*TASK BRIEF*
Keep the wording of each record exactly the same when you repeat it, and leave out pictures.

**** MATERIALS PROVIDED

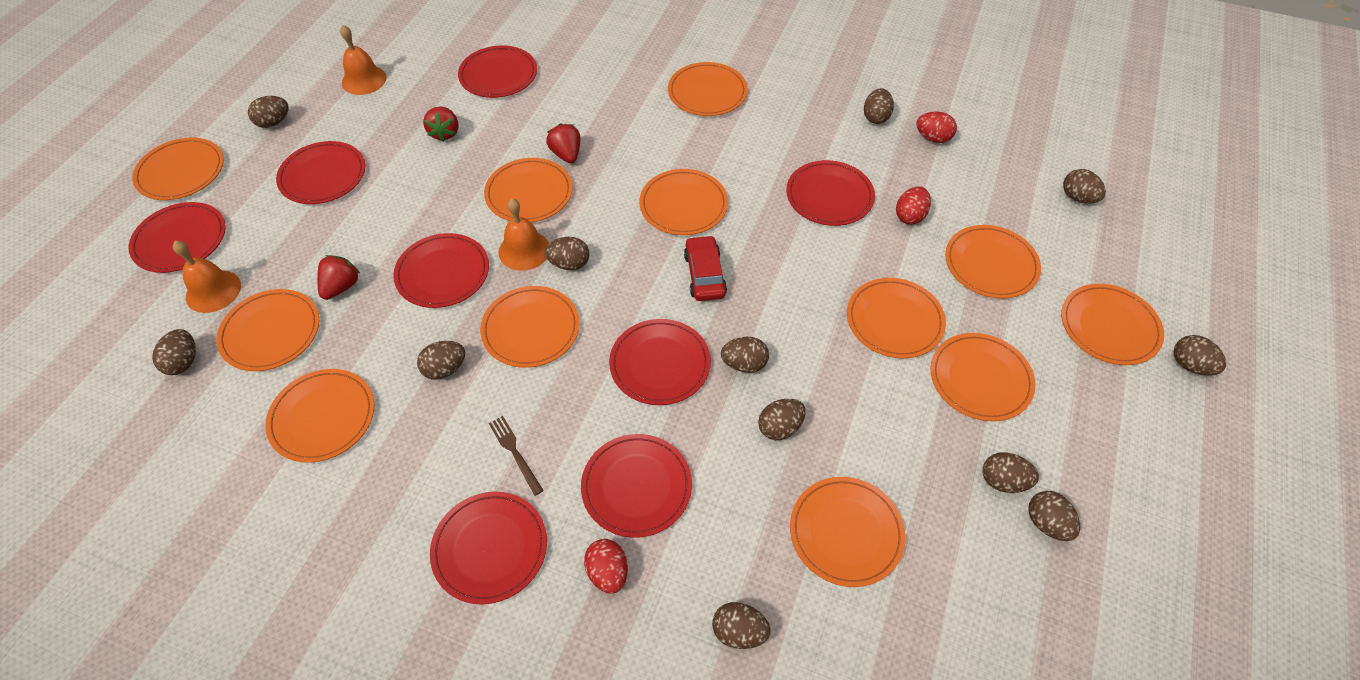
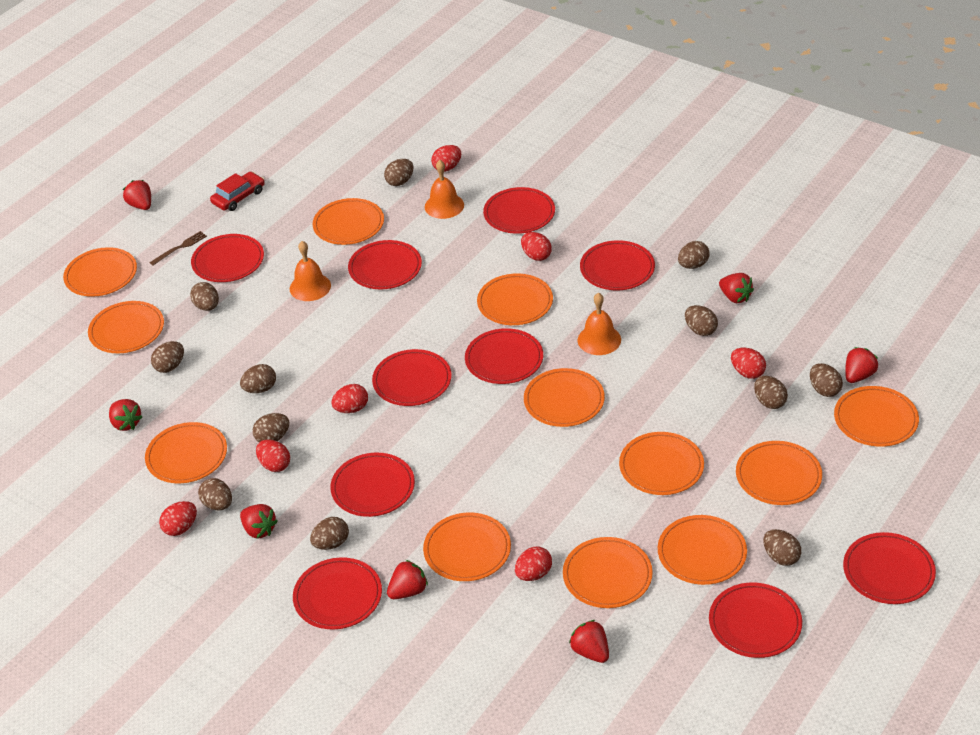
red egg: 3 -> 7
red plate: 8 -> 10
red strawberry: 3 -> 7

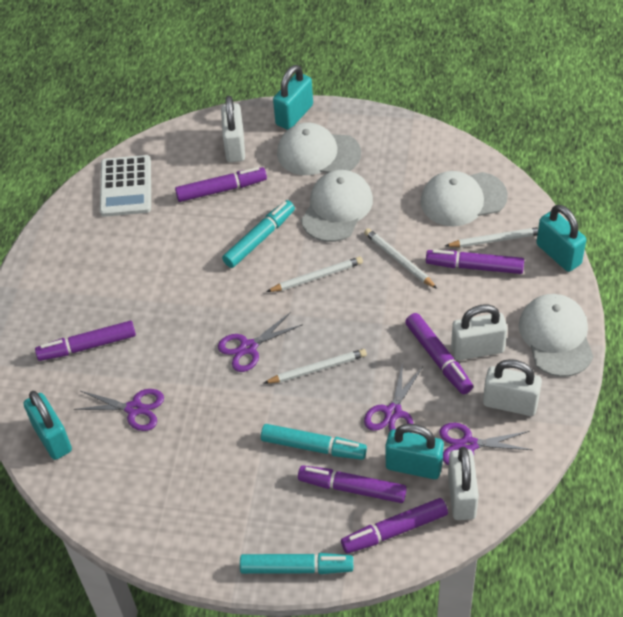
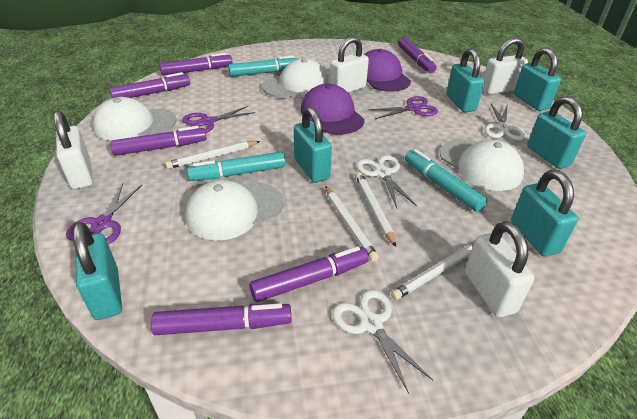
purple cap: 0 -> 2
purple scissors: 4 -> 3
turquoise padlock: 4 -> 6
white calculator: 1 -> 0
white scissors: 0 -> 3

********

*RESULT*
red egg: 3 -> 7
red plate: 8 -> 10
red strawberry: 3 -> 7

purple cap: 0 -> 2
purple scissors: 4 -> 3
turquoise padlock: 4 -> 6
white calculator: 1 -> 0
white scissors: 0 -> 3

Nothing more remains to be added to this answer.